↓↓↓

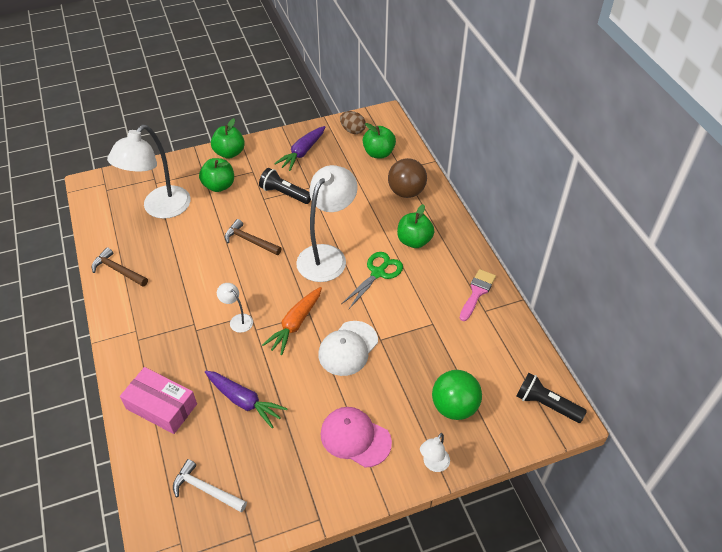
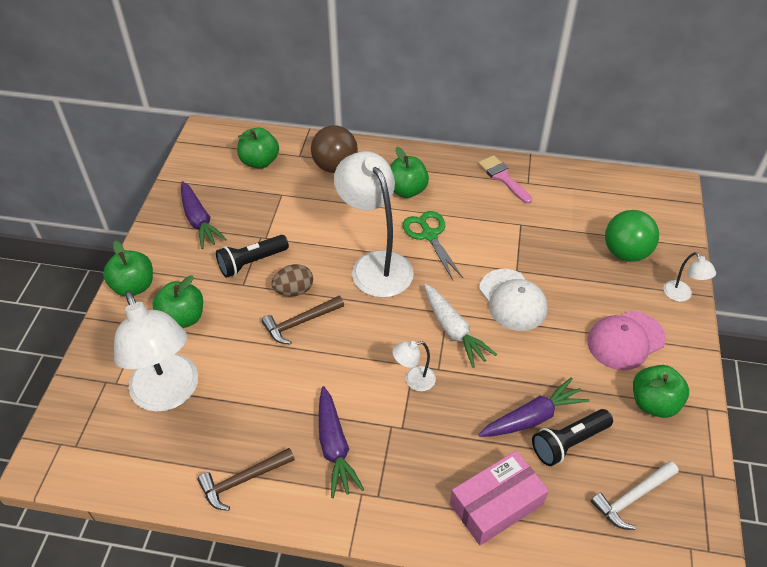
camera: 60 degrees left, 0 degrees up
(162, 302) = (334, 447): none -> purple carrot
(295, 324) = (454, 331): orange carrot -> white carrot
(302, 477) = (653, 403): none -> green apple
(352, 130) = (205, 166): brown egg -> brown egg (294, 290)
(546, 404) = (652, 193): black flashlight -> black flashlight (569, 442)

↑↑↑
↓↓↓

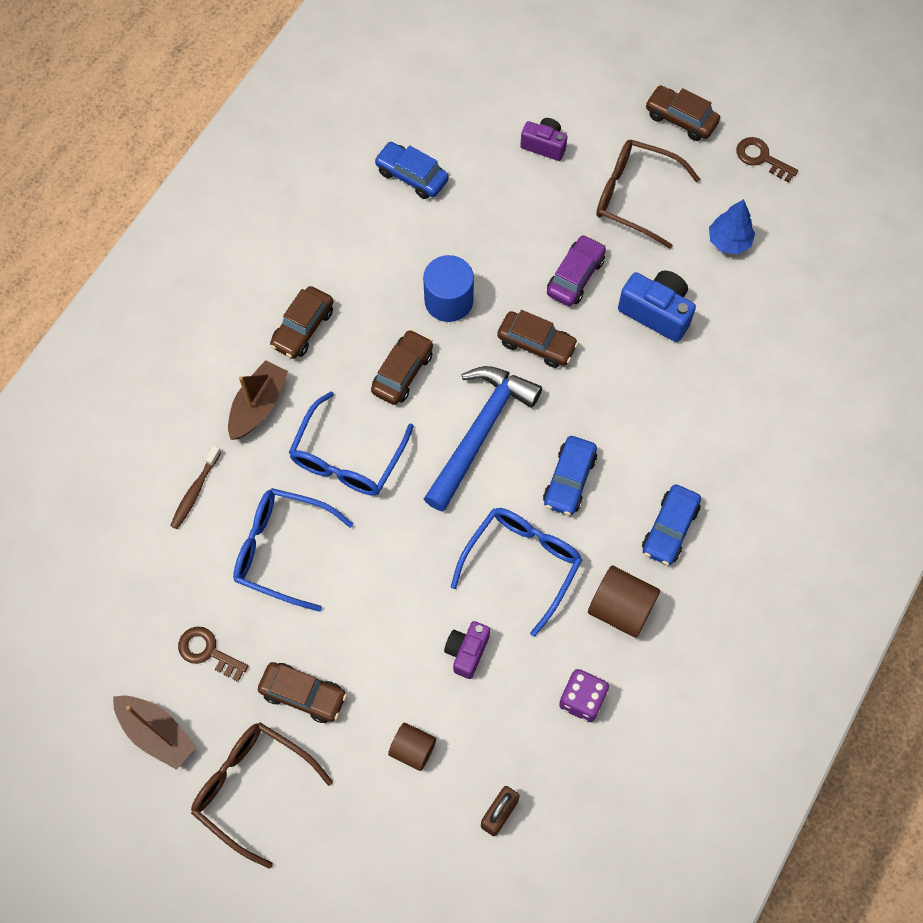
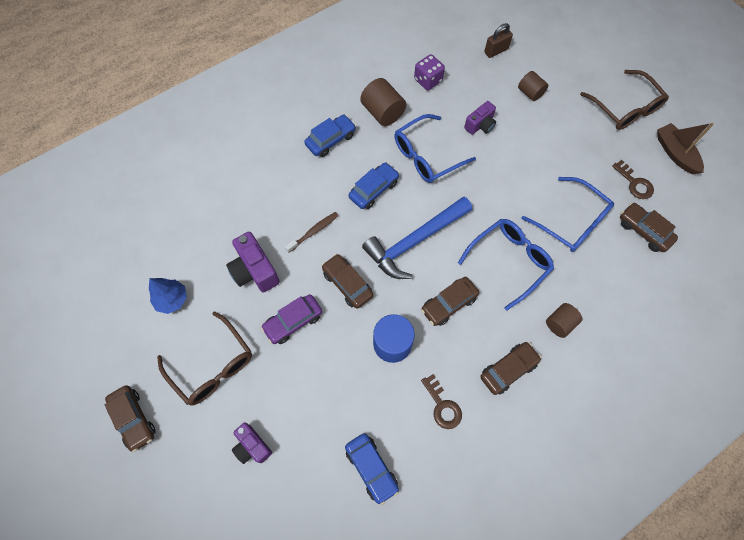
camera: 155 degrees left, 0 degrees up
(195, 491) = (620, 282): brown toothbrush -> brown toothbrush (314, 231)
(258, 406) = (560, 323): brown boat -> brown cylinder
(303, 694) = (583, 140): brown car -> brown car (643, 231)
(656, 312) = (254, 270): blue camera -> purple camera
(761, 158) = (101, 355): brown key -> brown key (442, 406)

↑↑↑
↓↓↓

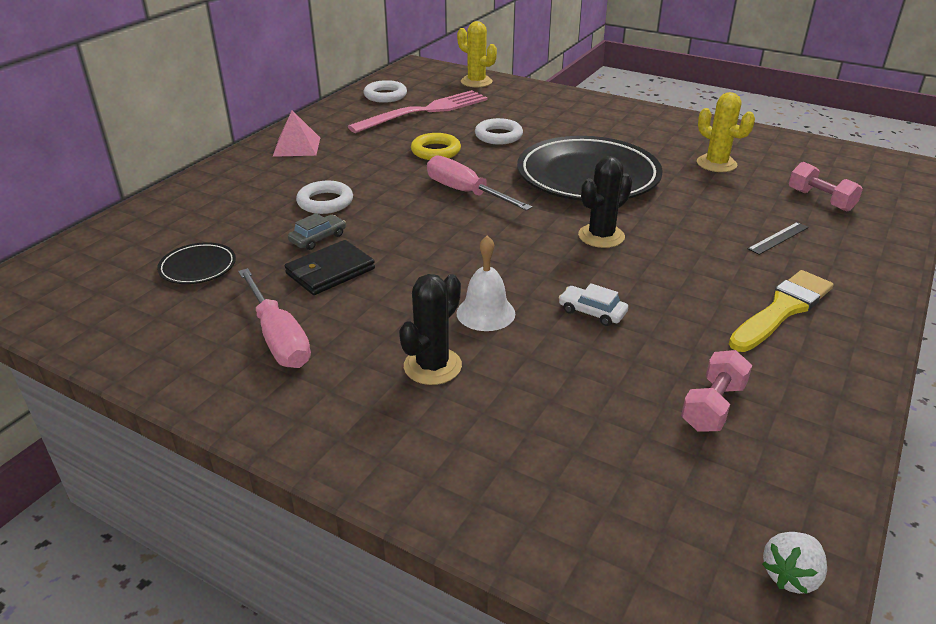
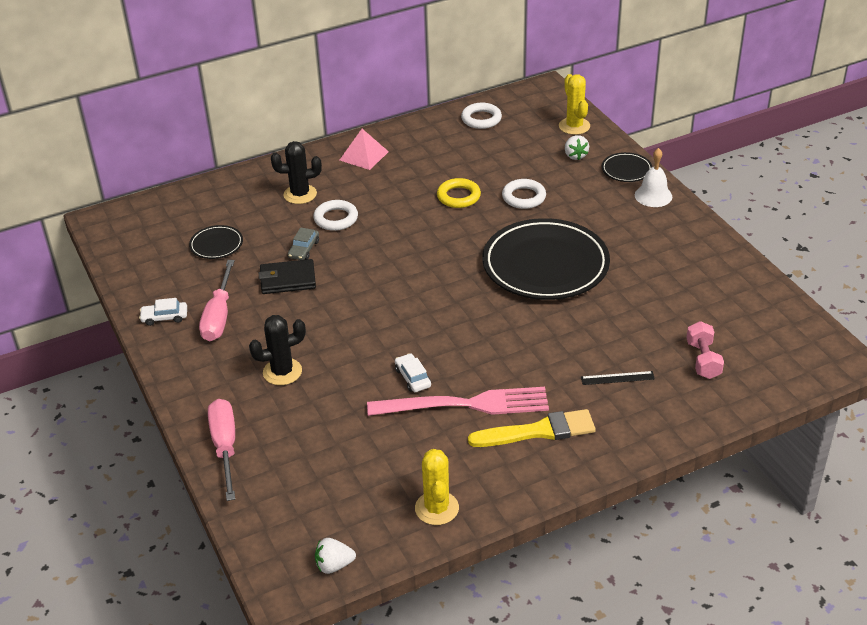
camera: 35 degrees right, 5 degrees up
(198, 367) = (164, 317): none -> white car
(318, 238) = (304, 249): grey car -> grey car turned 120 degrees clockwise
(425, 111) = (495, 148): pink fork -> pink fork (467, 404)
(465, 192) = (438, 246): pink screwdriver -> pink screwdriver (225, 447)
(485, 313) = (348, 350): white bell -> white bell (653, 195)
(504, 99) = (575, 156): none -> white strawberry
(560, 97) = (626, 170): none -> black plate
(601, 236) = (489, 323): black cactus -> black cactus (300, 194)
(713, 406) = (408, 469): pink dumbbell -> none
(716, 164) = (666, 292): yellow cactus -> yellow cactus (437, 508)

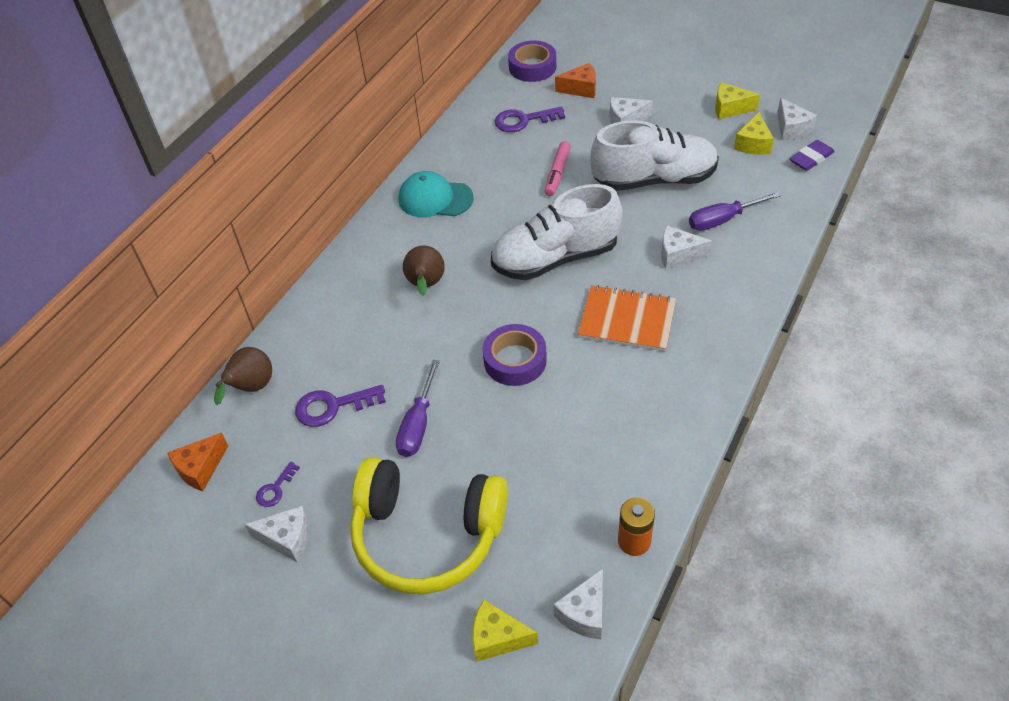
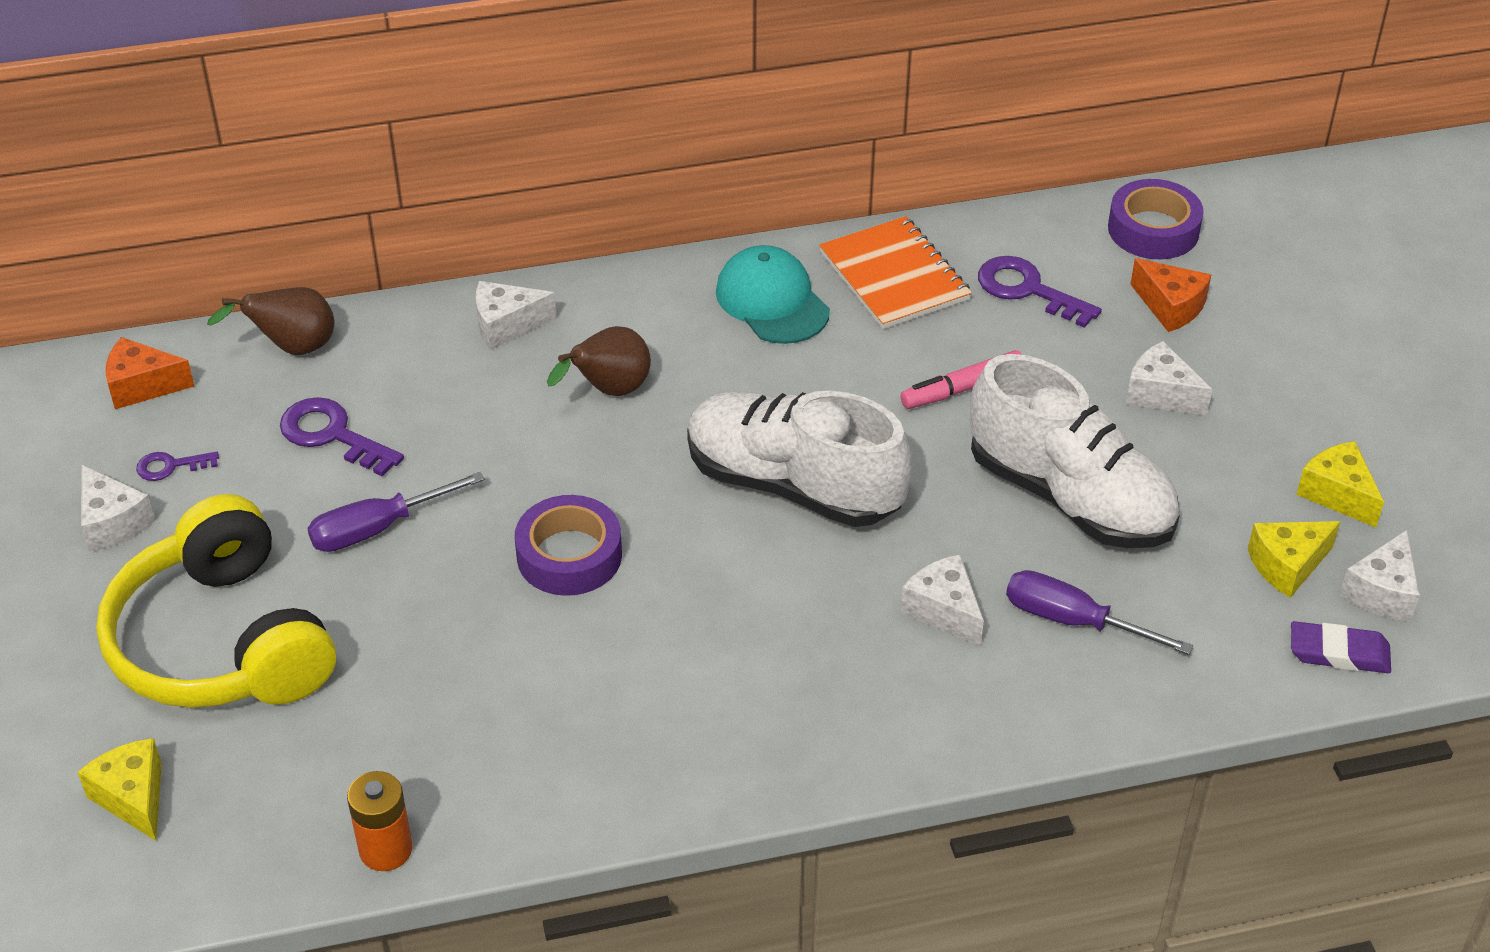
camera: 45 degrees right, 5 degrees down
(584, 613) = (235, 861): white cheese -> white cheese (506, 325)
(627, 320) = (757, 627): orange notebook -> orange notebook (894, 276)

↑↑↑

Exercise description ::
The material above holds pictures; leave them out. Repeat exactly the lines from the one containing "(425, 111) = (495, 148): pink" through the one containing "(627, 320) = (757, 627): orange", and nothing else.

Result ::
(425, 111) = (495, 148): pink fork -> pink fork (467, 404)
(465, 192) = (438, 246): pink screwdriver -> pink screwdriver (225, 447)
(485, 313) = (348, 350): white bell -> white bell (653, 195)
(504, 99) = (575, 156): none -> white strawberry
(560, 97) = (626, 170): none -> black plate
(601, 236) = (489, 323): black cactus -> black cactus (300, 194)
(713, 406) = (408, 469): pink dumbbell -> none
(716, 164) = (666, 292): yellow cactus -> yellow cactus (437, 508)

camera: 45 degrees right, 5 degrees down
(584, 613) = (235, 861): white cheese -> white cheese (506, 325)
(627, 320) = (757, 627): orange notebook -> orange notebook (894, 276)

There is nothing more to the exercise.